▸ **ABOUT THIS TASK**
Start at the first record below and retype through the last, exactly.

▸ **MATERIALS PROVIDED**
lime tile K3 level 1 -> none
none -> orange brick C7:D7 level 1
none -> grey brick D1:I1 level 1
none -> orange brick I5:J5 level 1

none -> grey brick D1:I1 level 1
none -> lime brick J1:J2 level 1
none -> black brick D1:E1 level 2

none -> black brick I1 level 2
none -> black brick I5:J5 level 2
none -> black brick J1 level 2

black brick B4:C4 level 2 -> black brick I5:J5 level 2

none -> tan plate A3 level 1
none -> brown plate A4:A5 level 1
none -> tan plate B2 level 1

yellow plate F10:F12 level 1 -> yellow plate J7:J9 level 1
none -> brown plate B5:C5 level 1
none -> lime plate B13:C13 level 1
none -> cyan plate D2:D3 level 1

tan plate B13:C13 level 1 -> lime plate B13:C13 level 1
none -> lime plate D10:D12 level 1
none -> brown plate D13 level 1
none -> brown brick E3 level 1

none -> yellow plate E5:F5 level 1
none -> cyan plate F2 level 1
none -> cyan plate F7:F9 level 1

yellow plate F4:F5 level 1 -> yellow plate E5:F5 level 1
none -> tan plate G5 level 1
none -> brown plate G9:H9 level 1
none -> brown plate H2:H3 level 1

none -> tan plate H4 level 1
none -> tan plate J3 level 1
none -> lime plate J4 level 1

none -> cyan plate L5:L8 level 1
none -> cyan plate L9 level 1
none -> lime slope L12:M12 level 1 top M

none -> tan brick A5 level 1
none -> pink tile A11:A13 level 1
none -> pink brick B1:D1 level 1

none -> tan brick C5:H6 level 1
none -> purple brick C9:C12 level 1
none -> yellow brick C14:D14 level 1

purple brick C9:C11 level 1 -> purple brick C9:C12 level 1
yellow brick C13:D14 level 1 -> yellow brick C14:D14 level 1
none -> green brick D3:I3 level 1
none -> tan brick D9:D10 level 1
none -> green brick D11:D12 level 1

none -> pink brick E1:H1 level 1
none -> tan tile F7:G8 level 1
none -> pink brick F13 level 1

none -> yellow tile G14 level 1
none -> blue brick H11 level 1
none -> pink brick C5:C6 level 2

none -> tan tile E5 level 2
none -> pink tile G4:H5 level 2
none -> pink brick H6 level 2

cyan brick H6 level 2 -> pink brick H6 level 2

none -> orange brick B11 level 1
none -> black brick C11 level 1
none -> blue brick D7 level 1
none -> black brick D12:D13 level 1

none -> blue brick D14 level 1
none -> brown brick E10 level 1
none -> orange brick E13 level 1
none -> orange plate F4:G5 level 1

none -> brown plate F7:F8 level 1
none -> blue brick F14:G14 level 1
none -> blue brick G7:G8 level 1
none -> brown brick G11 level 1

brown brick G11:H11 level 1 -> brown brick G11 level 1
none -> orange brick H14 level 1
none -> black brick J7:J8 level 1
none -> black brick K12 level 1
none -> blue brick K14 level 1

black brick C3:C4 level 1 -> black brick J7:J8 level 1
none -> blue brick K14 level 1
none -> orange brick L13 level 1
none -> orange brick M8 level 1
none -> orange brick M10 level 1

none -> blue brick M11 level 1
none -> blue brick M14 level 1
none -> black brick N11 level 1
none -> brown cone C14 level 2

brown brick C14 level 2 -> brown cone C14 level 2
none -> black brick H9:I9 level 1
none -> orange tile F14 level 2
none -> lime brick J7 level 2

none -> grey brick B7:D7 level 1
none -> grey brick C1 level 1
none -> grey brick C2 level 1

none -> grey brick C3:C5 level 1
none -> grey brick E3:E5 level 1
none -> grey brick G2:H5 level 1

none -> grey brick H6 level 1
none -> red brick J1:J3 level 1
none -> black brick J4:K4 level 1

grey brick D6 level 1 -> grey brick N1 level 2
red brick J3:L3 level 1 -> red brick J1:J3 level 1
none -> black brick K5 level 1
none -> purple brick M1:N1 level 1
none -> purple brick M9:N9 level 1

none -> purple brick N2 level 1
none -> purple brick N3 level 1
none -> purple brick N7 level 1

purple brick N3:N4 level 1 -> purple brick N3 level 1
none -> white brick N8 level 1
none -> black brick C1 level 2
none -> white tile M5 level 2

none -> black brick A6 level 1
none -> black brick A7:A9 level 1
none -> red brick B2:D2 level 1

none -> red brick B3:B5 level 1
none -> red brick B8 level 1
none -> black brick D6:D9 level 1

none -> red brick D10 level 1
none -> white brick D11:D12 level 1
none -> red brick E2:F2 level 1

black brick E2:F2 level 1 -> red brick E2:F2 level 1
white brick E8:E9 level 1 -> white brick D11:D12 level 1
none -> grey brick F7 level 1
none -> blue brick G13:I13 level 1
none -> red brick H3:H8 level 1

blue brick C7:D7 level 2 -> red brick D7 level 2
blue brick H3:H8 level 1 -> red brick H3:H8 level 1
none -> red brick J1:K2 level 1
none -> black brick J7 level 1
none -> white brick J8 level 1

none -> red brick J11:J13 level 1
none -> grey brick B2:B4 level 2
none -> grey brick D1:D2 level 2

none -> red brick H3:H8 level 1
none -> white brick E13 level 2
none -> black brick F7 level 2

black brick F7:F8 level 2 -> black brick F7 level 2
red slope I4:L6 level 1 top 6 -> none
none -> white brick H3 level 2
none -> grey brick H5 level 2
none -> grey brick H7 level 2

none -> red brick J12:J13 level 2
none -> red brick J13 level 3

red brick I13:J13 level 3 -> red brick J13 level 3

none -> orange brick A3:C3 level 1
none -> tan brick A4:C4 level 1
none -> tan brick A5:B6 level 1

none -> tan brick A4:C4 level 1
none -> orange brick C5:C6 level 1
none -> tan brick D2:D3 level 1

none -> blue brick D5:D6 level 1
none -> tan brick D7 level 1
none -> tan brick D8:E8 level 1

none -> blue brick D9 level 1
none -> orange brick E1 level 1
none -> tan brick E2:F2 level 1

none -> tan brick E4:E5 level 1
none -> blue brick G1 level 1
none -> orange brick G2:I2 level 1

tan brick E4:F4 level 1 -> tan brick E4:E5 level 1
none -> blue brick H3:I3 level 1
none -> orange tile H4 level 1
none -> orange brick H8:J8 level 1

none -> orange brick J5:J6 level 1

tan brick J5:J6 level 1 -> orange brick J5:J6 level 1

▸ **WRITTEN REPLY**
lime tile K3 level 1 -> none
none -> orange brick C7:D7 level 1
none -> grey brick D1:I1 level 1
none -> orange brick I5:J5 level 1

none -> grey brick D1:I1 level 1
none -> lime brick J1:J2 level 1
none -> black brick D1:E1 level 2

none -> black brick I1 level 2
none -> black brick I5:J5 level 2
none -> black brick J1 level 2

black brick B4:C4 level 2 -> black brick I5:J5 level 2

none -> tan plate A3 level 1
none -> brown plate A4:A5 level 1
none -> tan plate B2 level 1

yellow plate F10:F12 level 1 -> yellow plate J7:J9 level 1
none -> brown plate B5:C5 level 1
none -> lime plate B13:C13 level 1
none -> cyan plate D2:D3 level 1

tan plate B13:C13 level 1 -> lime plate B13:C13 level 1
none -> lime plate D10:D12 level 1
none -> brown plate D13 level 1
none -> brown brick E3 level 1

none -> yellow plate E5:F5 level 1
none -> cyan plate F2 level 1
none -> cyan plate F7:F9 level 1

yellow plate F4:F5 level 1 -> yellow plate E5:F5 level 1
none -> tan plate G5 level 1
none -> brown plate G9:H9 level 1
none -> brown plate H2:H3 level 1

none -> tan plate H4 level 1
none -> tan plate J3 level 1
none -> lime plate J4 level 1

none -> cyan plate L5:L8 level 1
none -> cyan plate L9 level 1
none -> lime slope L12:M12 level 1 top M

none -> tan brick A5 level 1
none -> pink tile A11:A13 level 1
none -> pink brick B1:D1 level 1

none -> tan brick C5:H6 level 1
none -> purple brick C9:C12 level 1
none -> yellow brick C14:D14 level 1

purple brick C9:C11 level 1 -> purple brick C9:C12 level 1
yellow brick C13:D14 level 1 -> yellow brick C14:D14 level 1
none -> green brick D3:I3 level 1
none -> tan brick D9:D10 level 1
none -> green brick D11:D12 level 1

none -> pink brick E1:H1 level 1
none -> tan tile F7:G8 level 1
none -> pink brick F13 level 1

none -> yellow tile G14 level 1
none -> blue brick H11 level 1
none -> pink brick C5:C6 level 2

none -> tan tile E5 level 2
none -> pink tile G4:H5 level 2
none -> pink brick H6 level 2

cyan brick H6 level 2 -> pink brick H6 level 2

none -> orange brick B11 level 1
none -> black brick C11 level 1
none -> blue brick D7 level 1
none -> black brick D12:D13 level 1

none -> blue brick D14 level 1
none -> brown brick E10 level 1
none -> orange brick E13 level 1
none -> orange plate F4:G5 level 1

none -> brown plate F7:F8 level 1
none -> blue brick F14:G14 level 1
none -> blue brick G7:G8 level 1
none -> brown brick G11 level 1

brown brick G11:H11 level 1 -> brown brick G11 level 1
none -> orange brick H14 level 1
none -> black brick J7:J8 level 1
none -> black brick K12 level 1
none -> blue brick K14 level 1

black brick C3:C4 level 1 -> black brick J7:J8 level 1
none -> blue brick K14 level 1
none -> orange brick L13 level 1
none -> orange brick M8 level 1
none -> orange brick M10 level 1

none -> blue brick M11 level 1
none -> blue brick M14 level 1
none -> black brick N11 level 1
none -> brown cone C14 level 2

brown brick C14 level 2 -> brown cone C14 level 2
none -> black brick H9:I9 level 1
none -> orange tile F14 level 2
none -> lime brick J7 level 2

none -> grey brick B7:D7 level 1
none -> grey brick C1 level 1
none -> grey brick C2 level 1

none -> grey brick C3:C5 level 1
none -> grey brick E3:E5 level 1
none -> grey brick G2:H5 level 1

none -> grey brick H6 level 1
none -> red brick J1:J3 level 1
none -> black brick J4:K4 level 1

grey brick D6 level 1 -> grey brick N1 level 2
red brick J3:L3 level 1 -> red brick J1:J3 level 1
none -> black brick K5 level 1
none -> purple brick M1:N1 level 1
none -> purple brick M9:N9 level 1

none -> purple brick N2 level 1
none -> purple brick N3 level 1
none -> purple brick N7 level 1

purple brick N3:N4 level 1 -> purple brick N3 level 1
none -> white brick N8 level 1
none -> black brick C1 level 2
none -> white tile M5 level 2

none -> black brick A6 level 1
none -> black brick A7:A9 level 1
none -> red brick B2:D2 level 1

none -> red brick B3:B5 level 1
none -> red brick B8 level 1
none -> black brick D6:D9 level 1

none -> red brick D10 level 1
none -> white brick D11:D12 level 1
none -> red brick E2:F2 level 1

black brick E2:F2 level 1 -> red brick E2:F2 level 1
white brick E8:E9 level 1 -> white brick D11:D12 level 1
none -> grey brick F7 level 1
none -> blue brick G13:I13 level 1
none -> red brick H3:H8 level 1

blue brick C7:D7 level 2 -> red brick D7 level 2
blue brick H3:H8 level 1 -> red brick H3:H8 level 1
none -> red brick J1:K2 level 1
none -> black brick J7 level 1
none -> white brick J8 level 1

none -> red brick J11:J13 level 1
none -> grey brick B2:B4 level 2
none -> grey brick D1:D2 level 2

none -> red brick H3:H8 level 1
none -> white brick E13 level 2
none -> black brick F7 level 2

black brick F7:F8 level 2 -> black brick F7 level 2
red slope I4:L6 level 1 top 6 -> none
none -> white brick H3 level 2
none -> grey brick H5 level 2
none -> grey brick H7 level 2

none -> red brick J12:J13 level 2
none -> red brick J13 level 3

red brick I13:J13 level 3 -> red brick J13 level 3

none -> orange brick A3:C3 level 1
none -> tan brick A4:C4 level 1
none -> tan brick A5:B6 level 1

none -> tan brick A4:C4 level 1
none -> orange brick C5:C6 level 1
none -> tan brick D2:D3 level 1

none -> blue brick D5:D6 level 1
none -> tan brick D7 level 1
none -> tan brick D8:E8 level 1

none -> blue brick D9 level 1
none -> orange brick E1 level 1
none -> tan brick E2:F2 level 1

none -> tan brick E4:E5 level 1
none -> blue brick G1 level 1
none -> orange brick G2:I2 level 1

tan brick E4:F4 level 1 -> tan brick E4:E5 level 1
none -> blue brick H3:I3 level 1
none -> orange tile H4 level 1
none -> orange brick H8:J8 level 1

none -> orange brick J5:J6 level 1

tan brick J5:J6 level 1 -> orange brick J5:J6 level 1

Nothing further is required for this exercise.